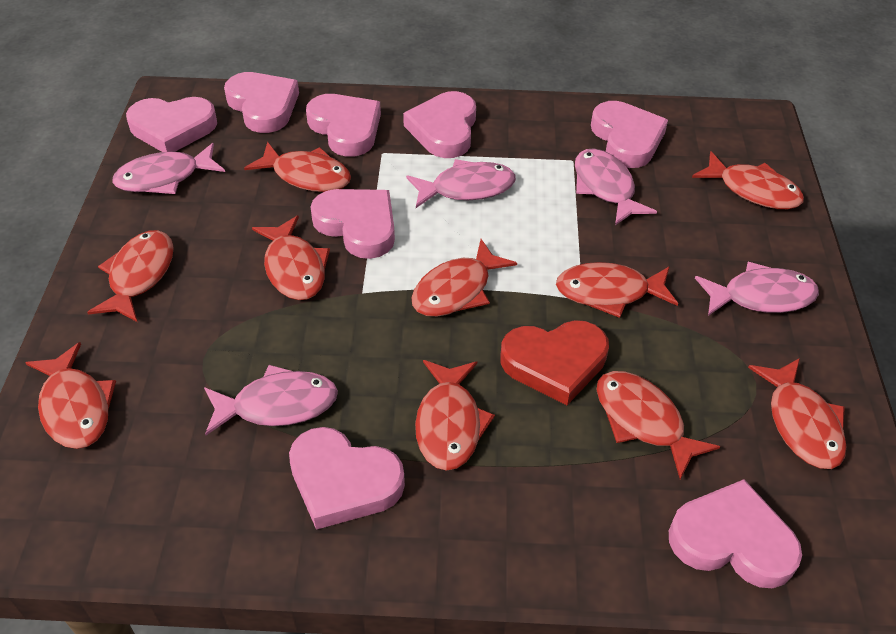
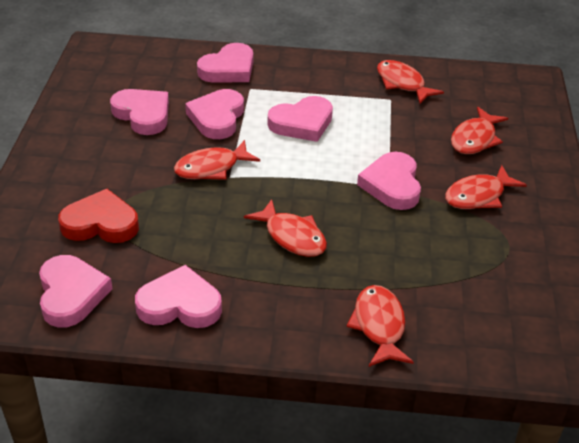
pink fish: 5 -> 0
pink heart: 8 -> 7
red fish: 10 -> 6

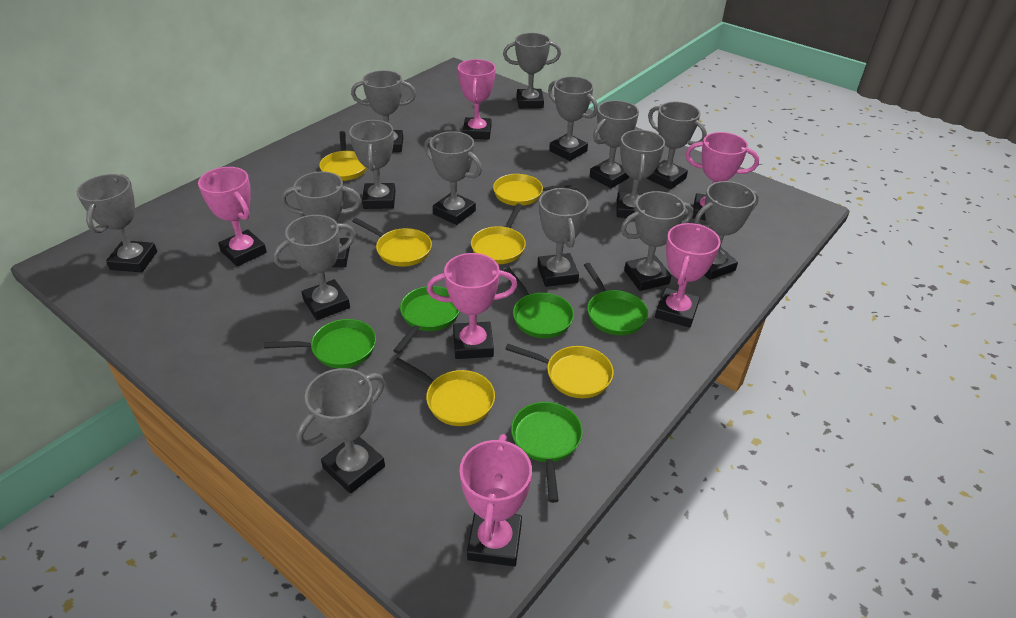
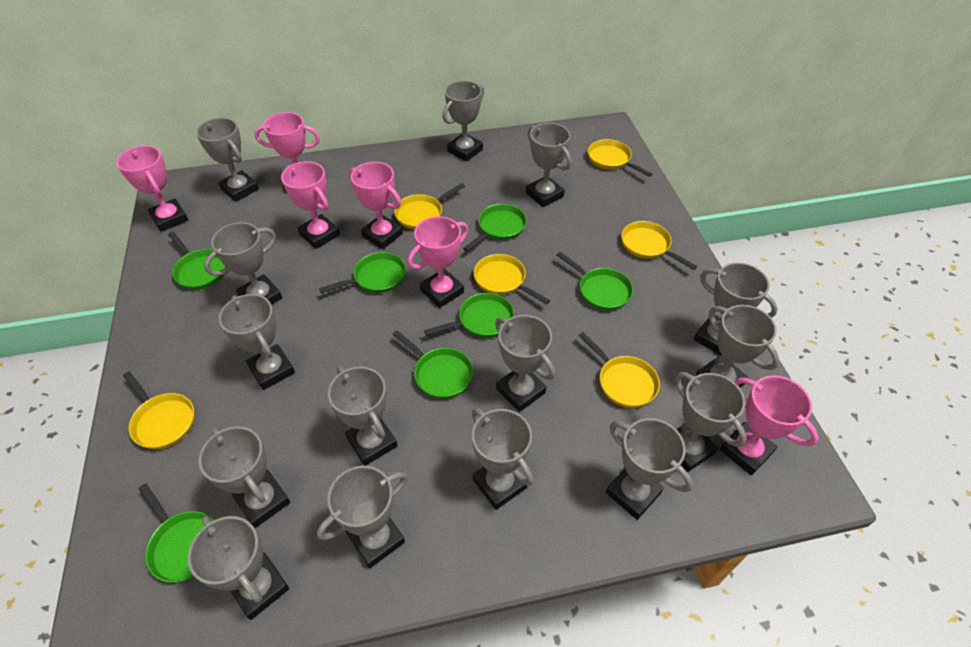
green pan: 5 -> 7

**Problem**
Return the listing unchanged except for the pictures, which should be dropped.

**Solution to this task**
pink fish: 5 -> 0
pink heart: 8 -> 7
red fish: 10 -> 6

green pan: 5 -> 7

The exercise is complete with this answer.